REQUIREMENTS »
Copy all of the records below line for line, keeping every character unchanged.

— start of DATA EXTRACT —

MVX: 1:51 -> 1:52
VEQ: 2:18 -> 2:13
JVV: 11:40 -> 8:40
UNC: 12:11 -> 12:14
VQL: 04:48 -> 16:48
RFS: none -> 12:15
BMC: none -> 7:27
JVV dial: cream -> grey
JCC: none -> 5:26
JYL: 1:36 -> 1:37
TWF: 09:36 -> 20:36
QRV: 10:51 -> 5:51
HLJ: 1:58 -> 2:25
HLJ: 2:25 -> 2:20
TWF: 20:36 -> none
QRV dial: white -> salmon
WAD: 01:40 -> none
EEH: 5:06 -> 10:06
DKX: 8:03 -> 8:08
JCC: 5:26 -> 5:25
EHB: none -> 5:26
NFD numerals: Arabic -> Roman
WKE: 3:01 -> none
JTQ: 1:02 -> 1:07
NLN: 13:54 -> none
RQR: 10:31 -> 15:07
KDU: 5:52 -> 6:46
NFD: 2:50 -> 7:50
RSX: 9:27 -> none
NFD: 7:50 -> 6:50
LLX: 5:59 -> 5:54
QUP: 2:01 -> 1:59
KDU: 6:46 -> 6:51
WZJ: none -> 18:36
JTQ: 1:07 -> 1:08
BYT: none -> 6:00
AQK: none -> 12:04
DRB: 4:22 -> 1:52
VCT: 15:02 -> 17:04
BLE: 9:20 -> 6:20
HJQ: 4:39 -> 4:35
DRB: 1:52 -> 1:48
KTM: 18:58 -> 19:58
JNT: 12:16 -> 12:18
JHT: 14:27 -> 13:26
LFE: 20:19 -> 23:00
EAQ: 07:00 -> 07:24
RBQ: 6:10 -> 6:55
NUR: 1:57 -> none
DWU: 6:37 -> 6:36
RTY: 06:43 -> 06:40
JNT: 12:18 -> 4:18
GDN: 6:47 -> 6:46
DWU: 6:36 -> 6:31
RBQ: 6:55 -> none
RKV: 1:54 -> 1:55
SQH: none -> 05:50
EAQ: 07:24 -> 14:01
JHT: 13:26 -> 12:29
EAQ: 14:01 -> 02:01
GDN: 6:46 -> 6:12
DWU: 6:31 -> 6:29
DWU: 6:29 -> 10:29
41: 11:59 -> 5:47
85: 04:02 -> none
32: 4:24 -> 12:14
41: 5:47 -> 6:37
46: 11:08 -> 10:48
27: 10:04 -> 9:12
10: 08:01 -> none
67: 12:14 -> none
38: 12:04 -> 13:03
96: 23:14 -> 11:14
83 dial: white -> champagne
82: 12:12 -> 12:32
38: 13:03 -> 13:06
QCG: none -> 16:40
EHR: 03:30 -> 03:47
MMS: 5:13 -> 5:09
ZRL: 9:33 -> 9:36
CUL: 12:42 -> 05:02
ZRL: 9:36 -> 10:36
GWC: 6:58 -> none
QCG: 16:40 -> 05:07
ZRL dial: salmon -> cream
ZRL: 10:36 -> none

— end of DATA EXTRACT —

THE OUTPUT »
MVX: 1:51 -> 1:52
VEQ: 2:18 -> 2:13
JVV: 11:40 -> 8:40
UNC: 12:11 -> 12:14
VQL: 04:48 -> 16:48
RFS: none -> 12:15
BMC: none -> 7:27
JVV dial: cream -> grey
JCC: none -> 5:26
JYL: 1:36 -> 1:37
TWF: 09:36 -> 20:36
QRV: 10:51 -> 5:51
HLJ: 1:58 -> 2:25
HLJ: 2:25 -> 2:20
TWF: 20:36 -> none
QRV dial: white -> salmon
WAD: 01:40 -> none
EEH: 5:06 -> 10:06
DKX: 8:03 -> 8:08
JCC: 5:26 -> 5:25
EHB: none -> 5:26
NFD numerals: Arabic -> Roman
WKE: 3:01 -> none
JTQ: 1:02 -> 1:07
NLN: 13:54 -> none
RQR: 10:31 -> 15:07
KDU: 5:52 -> 6:46
NFD: 2:50 -> 7:50
RSX: 9:27 -> none
NFD: 7:50 -> 6:50
LLX: 5:59 -> 5:54
QUP: 2:01 -> 1:59
KDU: 6:46 -> 6:51
WZJ: none -> 18:36
JTQ: 1:07 -> 1:08
BYT: none -> 6:00
AQK: none -> 12:04
DRB: 4:22 -> 1:52
VCT: 15:02 -> 17:04
BLE: 9:20 -> 6:20
HJQ: 4:39 -> 4:35
DRB: 1:52 -> 1:48
KTM: 18:58 -> 19:58
JNT: 12:16 -> 12:18
JHT: 14:27 -> 13:26
LFE: 20:19 -> 23:00
EAQ: 07:00 -> 07:24
RBQ: 6:10 -> 6:55
NUR: 1:57 -> none
DWU: 6:37 -> 6:36
RTY: 06:43 -> 06:40
JNT: 12:18 -> 4:18
GDN: 6:47 -> 6:46
DWU: 6:36 -> 6:31
RBQ: 6:55 -> none
RKV: 1:54 -> 1:55
SQH: none -> 05:50
EAQ: 07:24 -> 14:01
JHT: 13:26 -> 12:29
EAQ: 14:01 -> 02:01
GDN: 6:46 -> 6:12
DWU: 6:31 -> 6:29
DWU: 6:29 -> 10:29
41: 11:59 -> 5:47
85: 04:02 -> none
32: 4:24 -> 12:14
41: 5:47 -> 6:37
46: 11:08 -> 10:48
27: 10:04 -> 9:12
10: 08:01 -> none
67: 12:14 -> none
38: 12:04 -> 13:03
96: 23:14 -> 11:14
83 dial: white -> champagne
82: 12:12 -> 12:32
38: 13:03 -> 13:06
QCG: none -> 16:40
EHR: 03:30 -> 03:47
MMS: 5:13 -> 5:09
ZRL: 9:33 -> 9:36
CUL: 12:42 -> 05:02
ZRL: 9:36 -> 10:36
GWC: 6:58 -> none
QCG: 16:40 -> 05:07
ZRL dial: salmon -> cream
ZRL: 10:36 -> none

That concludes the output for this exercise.